>>>>
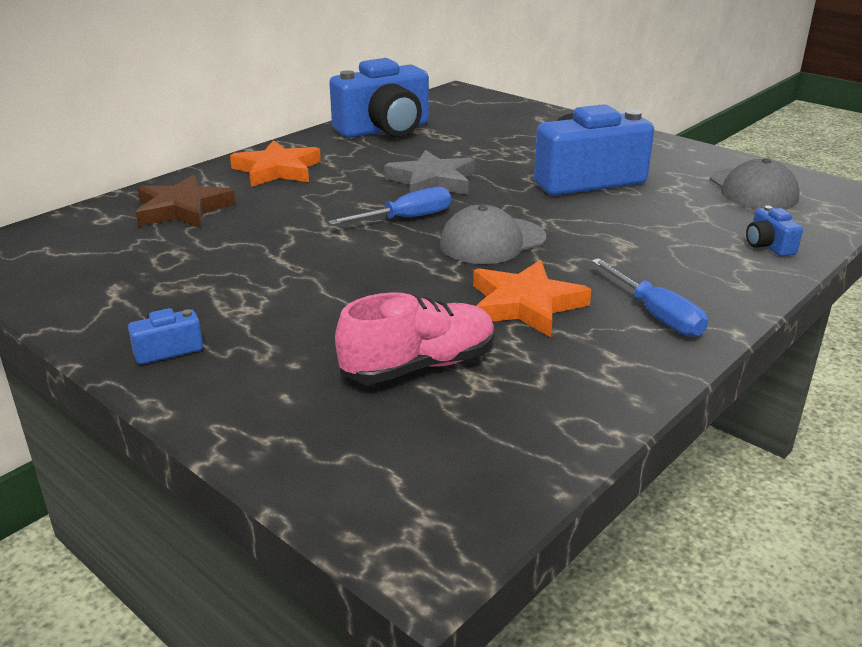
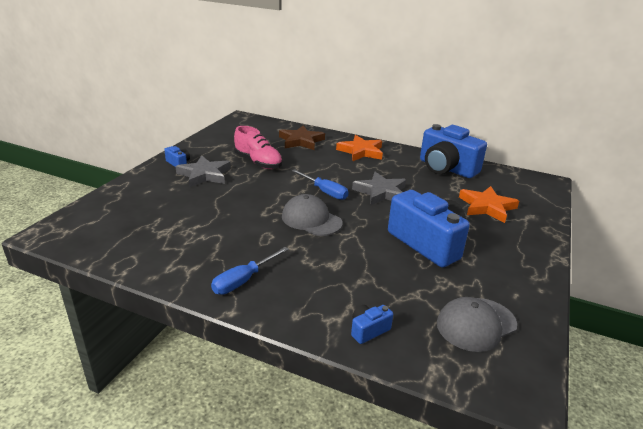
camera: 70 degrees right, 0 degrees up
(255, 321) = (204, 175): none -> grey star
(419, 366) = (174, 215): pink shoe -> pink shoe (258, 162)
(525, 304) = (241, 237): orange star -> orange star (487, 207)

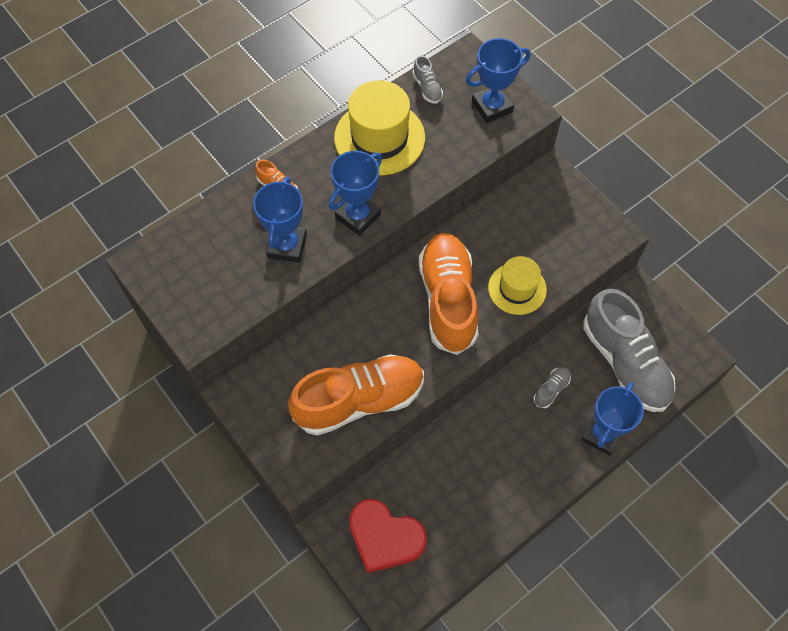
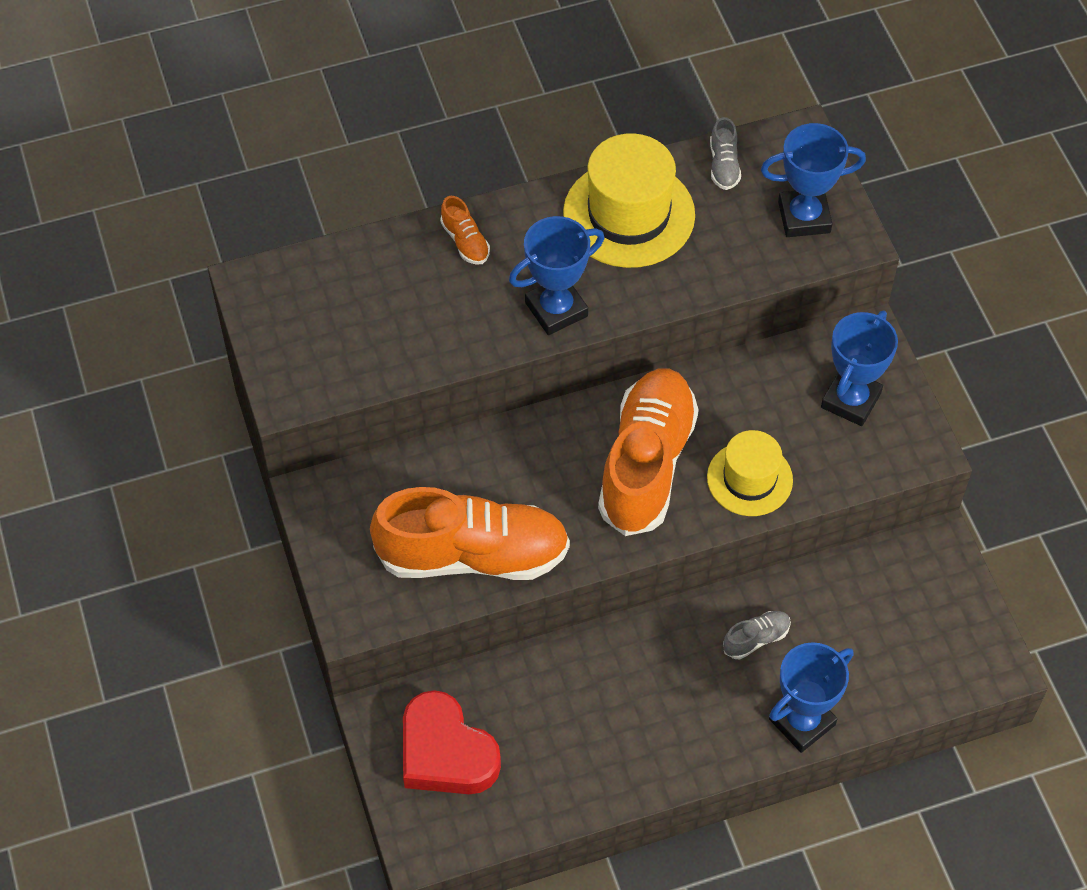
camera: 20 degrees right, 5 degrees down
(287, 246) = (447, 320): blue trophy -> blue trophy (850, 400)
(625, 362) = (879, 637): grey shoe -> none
<<<<
>>>>
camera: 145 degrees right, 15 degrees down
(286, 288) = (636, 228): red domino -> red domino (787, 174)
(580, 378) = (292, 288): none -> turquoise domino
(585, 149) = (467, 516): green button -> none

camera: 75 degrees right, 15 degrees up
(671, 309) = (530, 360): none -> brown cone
<<<<
_Work to be completed_: Work out how many lines in the material above hold the word "grey"; answer with the number only.

_Reply to the exercise_: 2